- **Task requirements**:
Your job is to retype all of the data word for word, leaving every image out.

Listed records below:

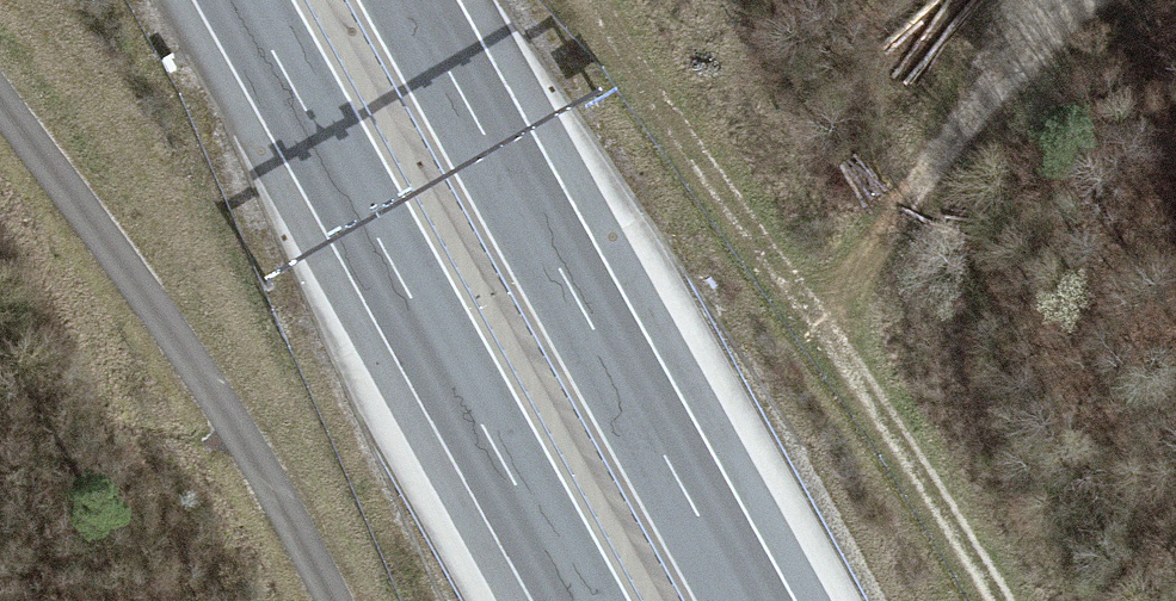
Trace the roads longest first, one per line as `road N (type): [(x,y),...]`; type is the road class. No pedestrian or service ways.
road 1 (track): [(1000,600),(816,325),(1095,0)]
road 2 (motorway): [(244,0),(580,600)]
road 3 (motorway): [(742,600),(407,0)]
road 4 (track): [(0,95),(151,287),(329,600)]

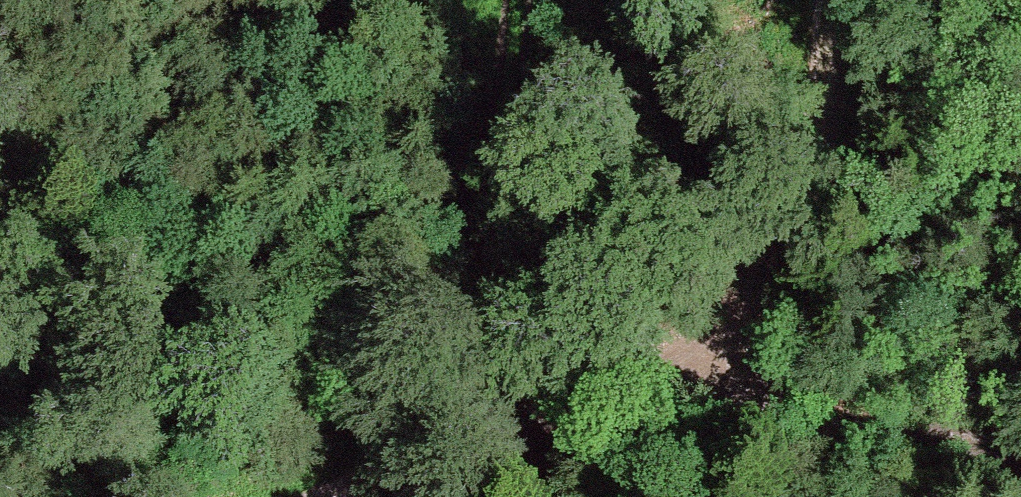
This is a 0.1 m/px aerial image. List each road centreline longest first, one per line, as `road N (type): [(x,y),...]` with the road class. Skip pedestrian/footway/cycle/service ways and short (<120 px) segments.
road 1 (track): [(830,0),(828,84),(801,229),(728,321),(686,353),(342,496)]
road 2 (track): [(1020,443),(796,424),(748,409),(686,353)]
road 3 (track): [(53,496),(30,380),(0,303)]

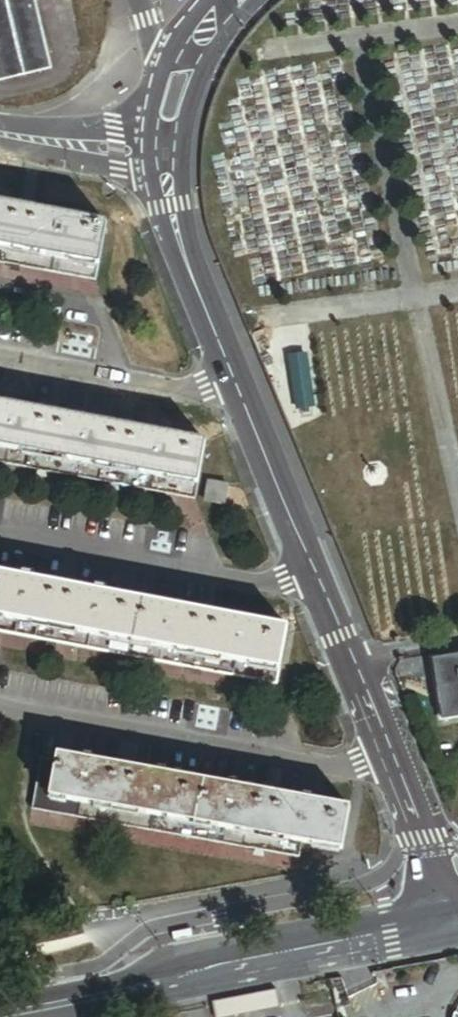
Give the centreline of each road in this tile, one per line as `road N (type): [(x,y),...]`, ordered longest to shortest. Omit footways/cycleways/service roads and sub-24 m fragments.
road 1 (residential): [(457,920),(184,259),(166,159)]
road 2 (tertiary): [(457,920),(0,1008)]
road 3 (residential): [(0,135),(166,159)]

End of Listed records.

- **Answer space**:
Trace the roads longest first, one per line as `road N (type): [(x,y),...]`; type is the road class. No pedestrian or service ways.
road 1 (track): [(1000,600),(816,325),(1095,0)]
road 2 (motorway): [(244,0),(580,600)]
road 3 (motorway): [(742,600),(407,0)]
road 4 (track): [(0,95),(151,287),(329,600)]

This is a 0.1 m/px aerial image. List each road centreline longest first, one per line, as `road N (type): [(x,y),...]` with the road class. Skip pedestrian/footway/cycle/service ways and short (<120 px) segments.
road 1 (track): [(830,0),(828,84),(801,229),(728,321),(686,353),(342,496)]
road 2 (track): [(1020,443),(796,424),(748,409),(686,353)]
road 3 (track): [(53,496),(30,380),(0,303)]

Give the centreline of each road in this tile, one per line as `road N (type): [(x,y),...]`, ordered longest to shortest. Omit footways/cycleways/service roads and sub-24 m fragments.
road 1 (residential): [(457,920),(184,259),(166,159)]
road 2 (tertiary): [(457,920),(0,1008)]
road 3 (residential): [(0,135),(166,159)]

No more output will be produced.